**INSTRUCTIONS TO FOLLOW**
Repeat only the lines below from the one that contains "purple cup [358,433,441,552]" through the final line, exactly. Omit pictures.

- Opening Delimiter -

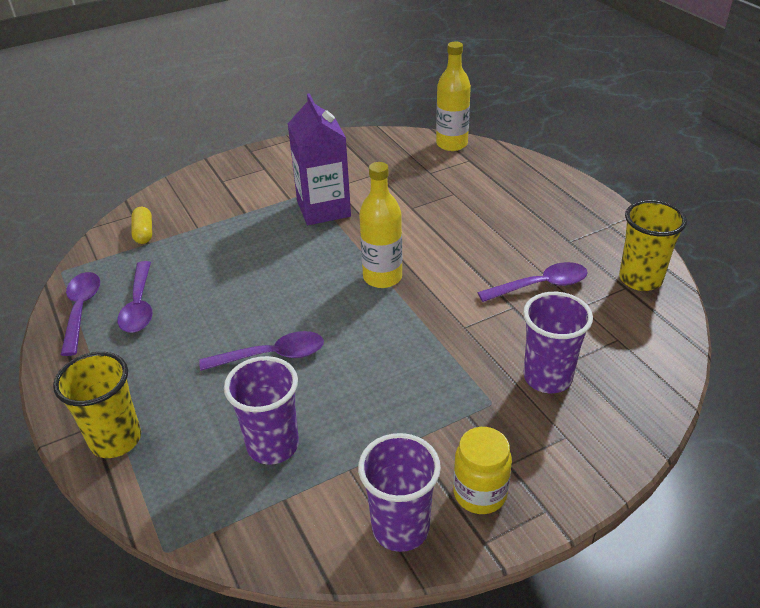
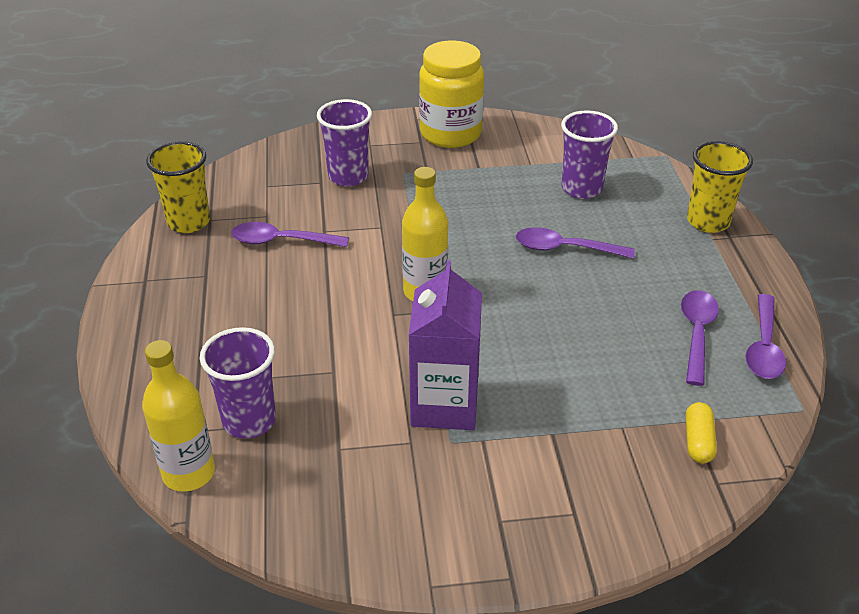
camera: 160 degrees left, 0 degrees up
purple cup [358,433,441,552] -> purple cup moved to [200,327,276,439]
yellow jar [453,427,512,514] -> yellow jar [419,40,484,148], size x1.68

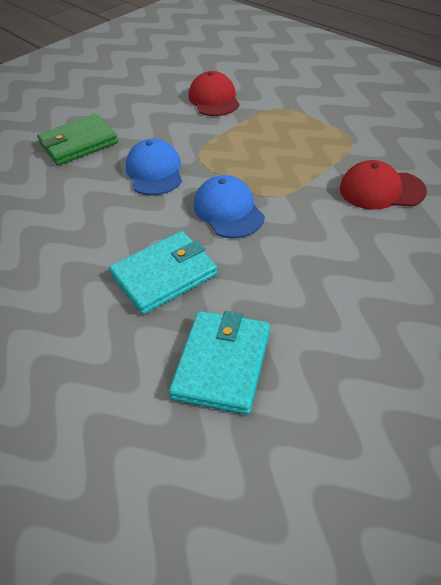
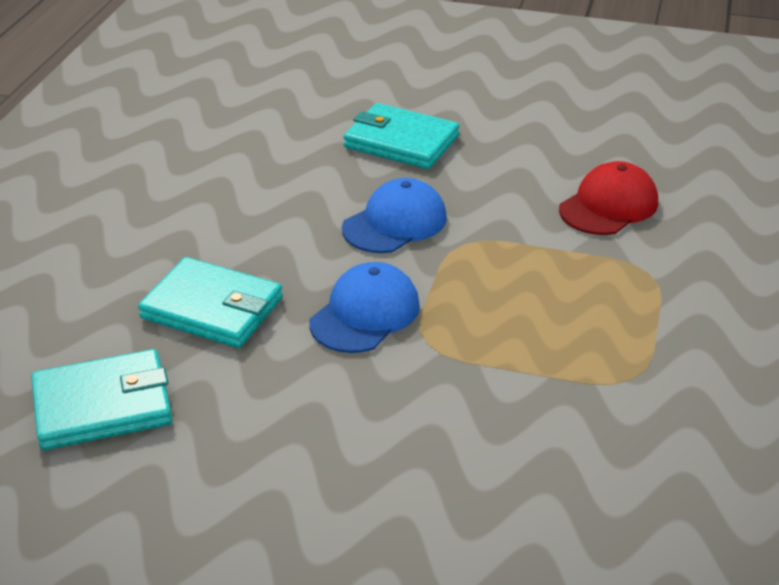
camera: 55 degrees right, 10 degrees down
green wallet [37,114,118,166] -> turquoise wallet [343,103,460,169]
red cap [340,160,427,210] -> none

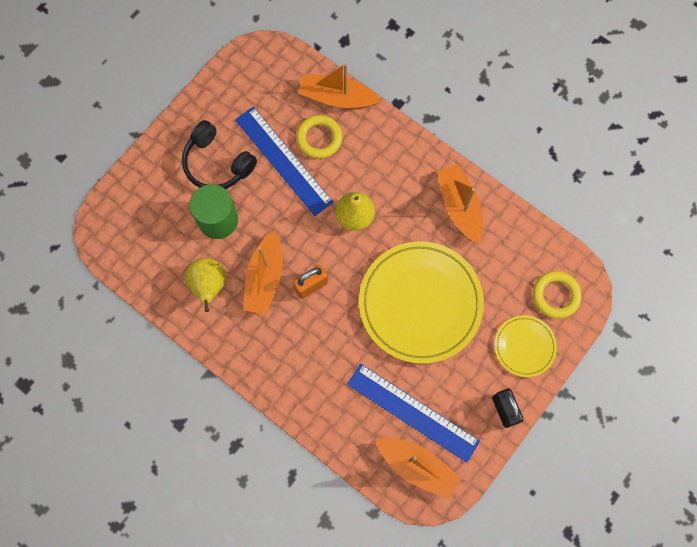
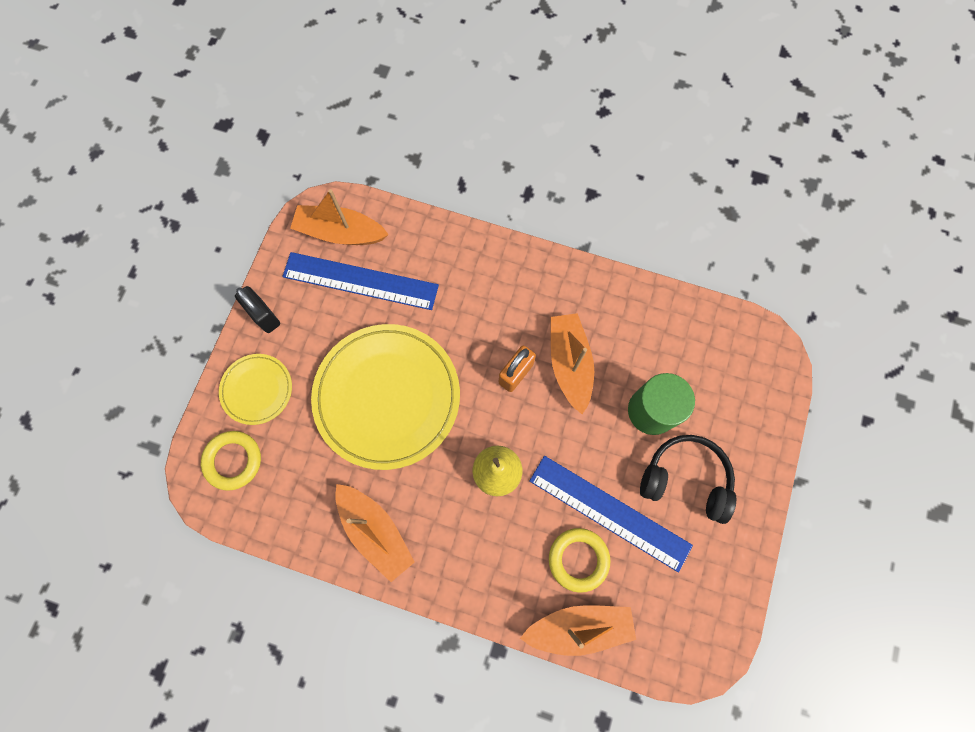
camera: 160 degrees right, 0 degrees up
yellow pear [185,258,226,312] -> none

- Closing Delimiter -

**SOLUTION BELOW**
purple cup [358,433,441,552] -> purple cup moved to [200,327,276,439]
yellow jar [453,427,512,514] -> yellow jar [419,40,484,148], size x1.68

camera: 55 degrees right, 10 degrees down
green wallet [37,114,118,166] -> turquoise wallet [343,103,460,169]
red cap [340,160,427,210] -> none

camera: 160 degrees right, 0 degrees up
yellow pear [185,258,226,312] -> none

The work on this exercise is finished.